» What you need to do
Keep images out and repeat all data exactly.
----- Data records
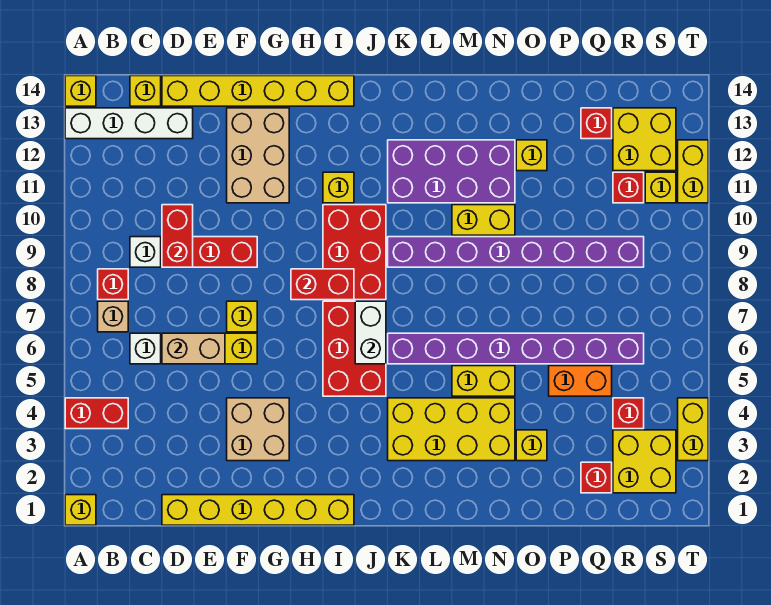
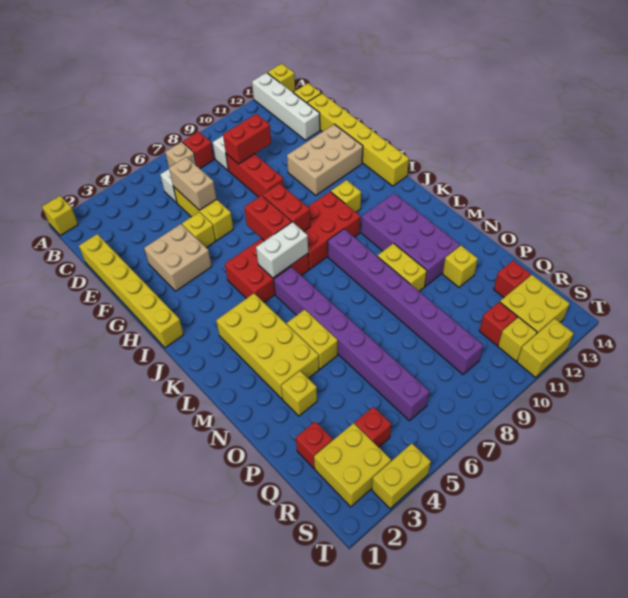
red brick A4:B4 level 1 -> red brick H7:I7 level 2
yellow brick F7 level 1 -> yellow brick F5 level 1
orange brick P5:Q5 level 1 -> none

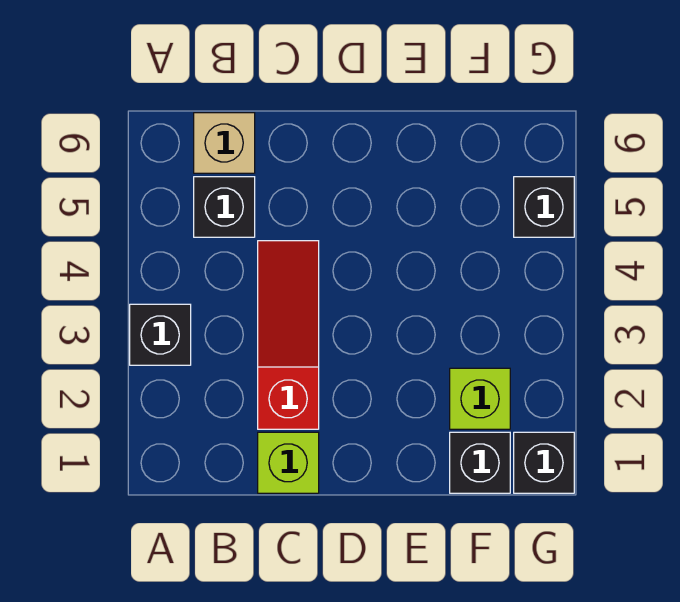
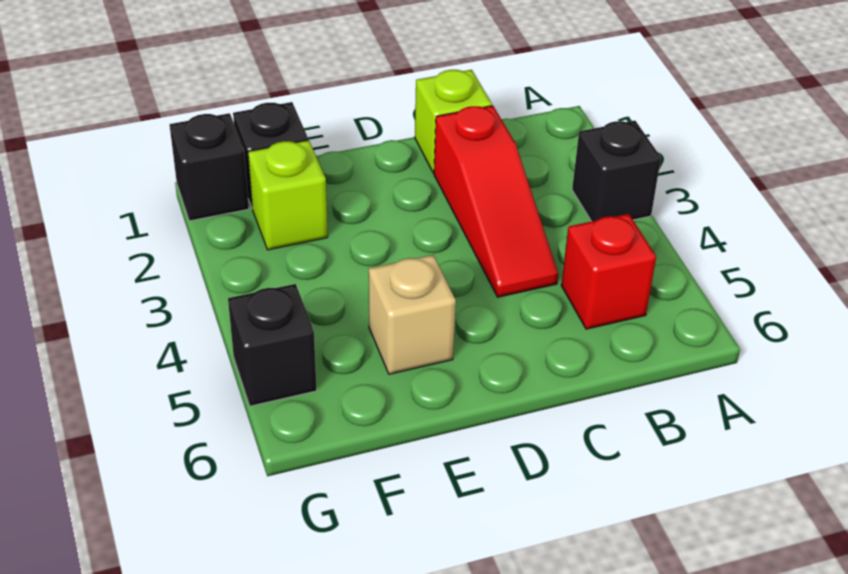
black brick B5 level 1 -> red brick B5 level 1
tan brick B6 level 1 -> tan brick E5 level 1

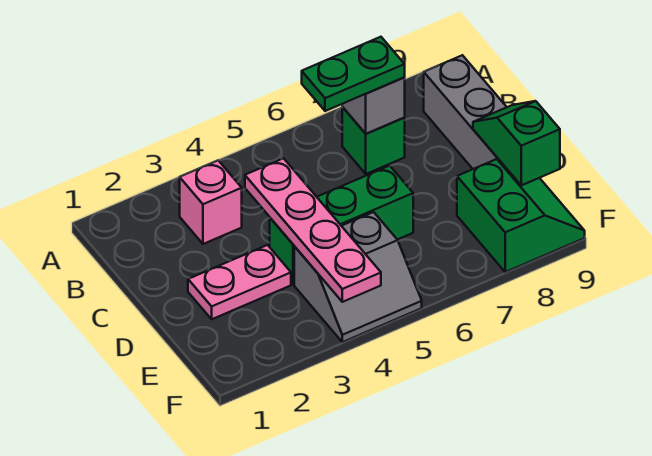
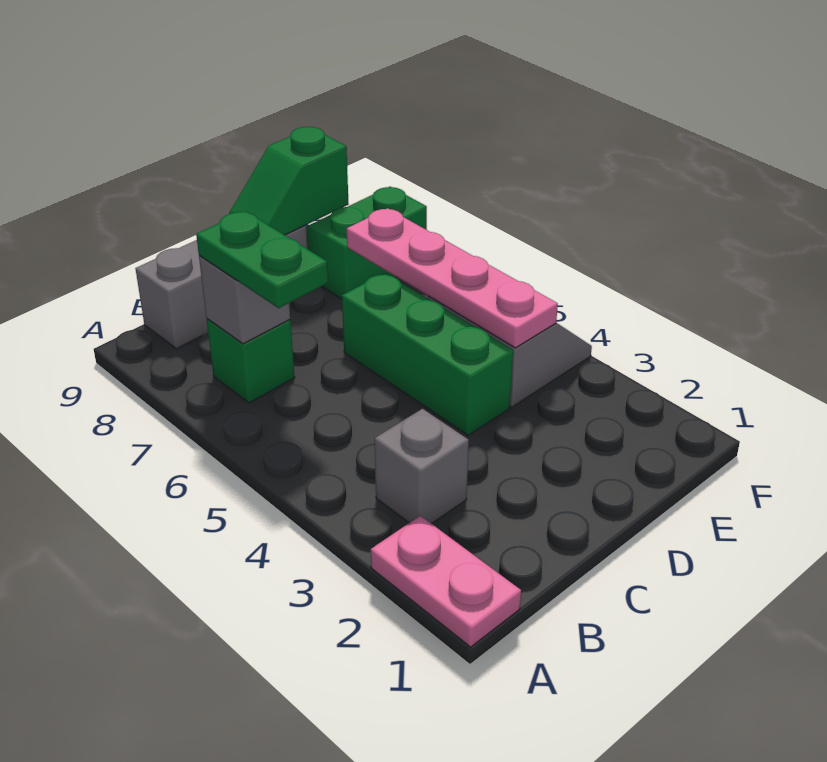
pink brick B3 level 1 -> grey brick B3 level 1
pink plate C4:F4 level 2 -> pink plate E4:E7 level 2
pink plate D2:D3 level 1 -> pink plate A1:A2 level 1

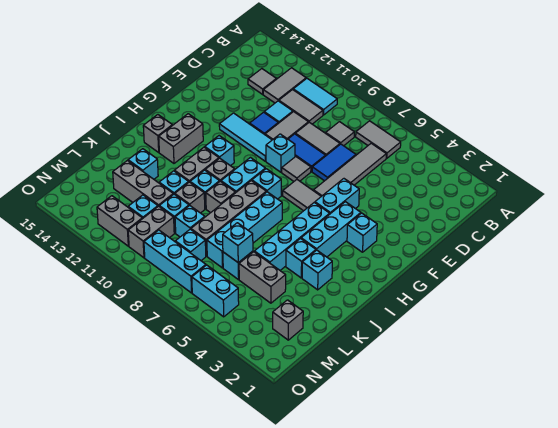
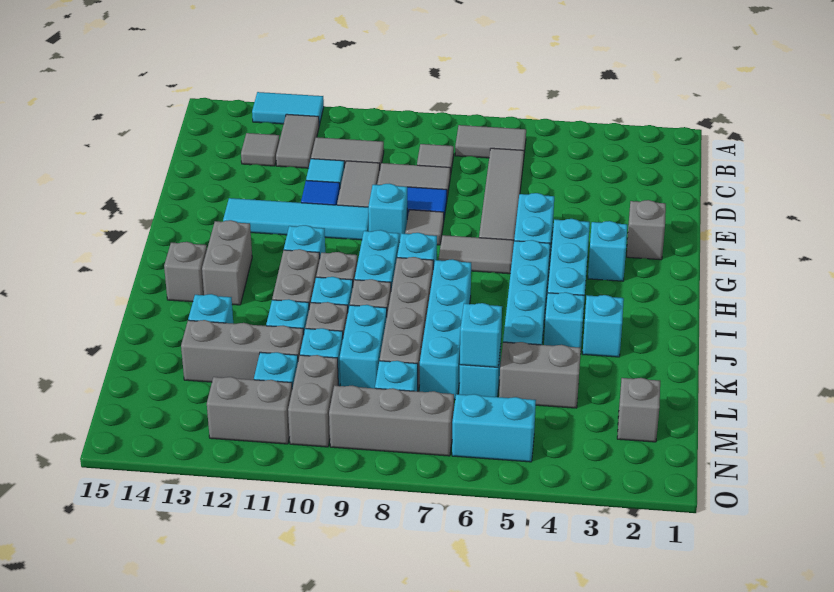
cyan tile B10:B11 level 1 -> cyan tile A12:A13 level 1
blue tile D7:E7 level 1 -> none
none -> grey brick F2 level 1
cyan tile F10:F12 level 1 -> cyan tile F10:F13 level 1
cyan brick L9 level 1 -> cyan brick K9:L9 level 1
cyan brick N7:N9 level 1 -> grey brick N7:N9 level 1

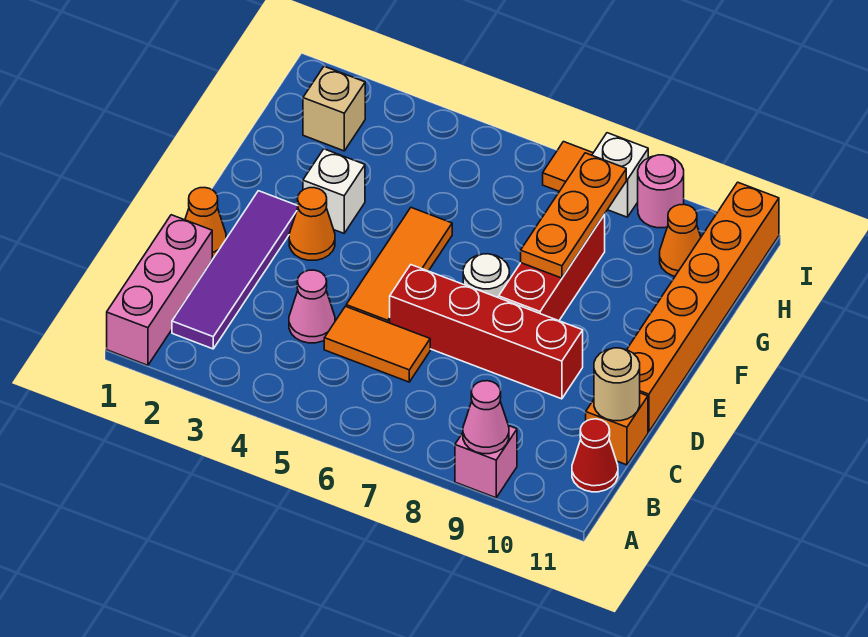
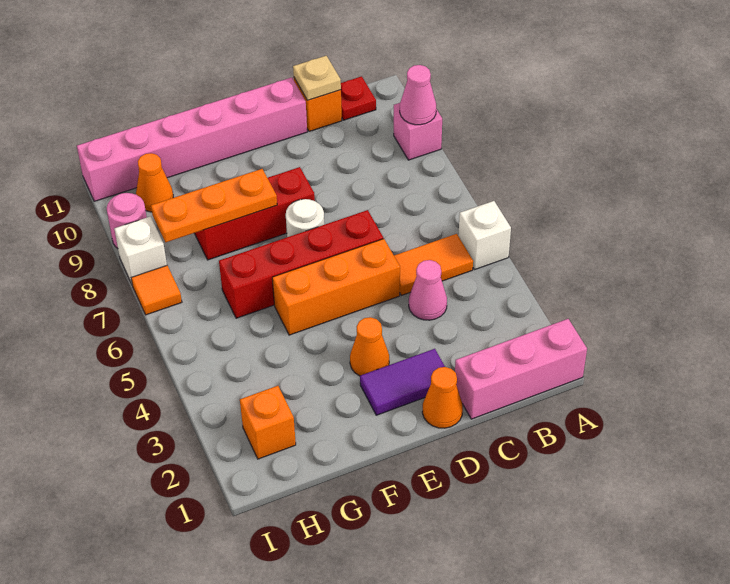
purple tile B2:E2 level 1 -> purple tile D2:E2 level 1
red cone B11 level 1 -> red plate B11 level 1
orange tile C5:C6 level 1 -> orange tile B5:C5 level 1
tan round brick C11 level 2 -> tan plate C11 level 2
orange tile D5:F5 level 1 -> orange brick D5:F5 level 1
red brick D6:D9 level 1 -> red brick D6:G6 level 1
orange brick D11:I11 level 1 -> pink brick D11:I11 level 1
white brick F3 level 1 -> white brick A5 level 1
tan brick H2 level 1 -> orange brick H2 level 1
----------
» Finished task
red brick A4:B4 level 1 -> red brick H7:I7 level 2
yellow brick F7 level 1 -> yellow brick F5 level 1
orange brick P5:Q5 level 1 -> none

black brick B5 level 1 -> red brick B5 level 1
tan brick B6 level 1 -> tan brick E5 level 1

pink brick B3 level 1 -> grey brick B3 level 1
pink plate C4:F4 level 2 -> pink plate E4:E7 level 2
pink plate D2:D3 level 1 -> pink plate A1:A2 level 1

cyan tile B10:B11 level 1 -> cyan tile A12:A13 level 1
blue tile D7:E7 level 1 -> none
none -> grey brick F2 level 1
cyan tile F10:F12 level 1 -> cyan tile F10:F13 level 1
cyan brick L9 level 1 -> cyan brick K9:L9 level 1
cyan brick N7:N9 level 1 -> grey brick N7:N9 level 1

purple tile B2:E2 level 1 -> purple tile D2:E2 level 1
red cone B11 level 1 -> red plate B11 level 1
orange tile C5:C6 level 1 -> orange tile B5:C5 level 1
tan round brick C11 level 2 -> tan plate C11 level 2
orange tile D5:F5 level 1 -> orange brick D5:F5 level 1
red brick D6:D9 level 1 -> red brick D6:G6 level 1
orange brick D11:I11 level 1 -> pink brick D11:I11 level 1
white brick F3 level 1 -> white brick A5 level 1
tan brick H2 level 1 -> orange brick H2 level 1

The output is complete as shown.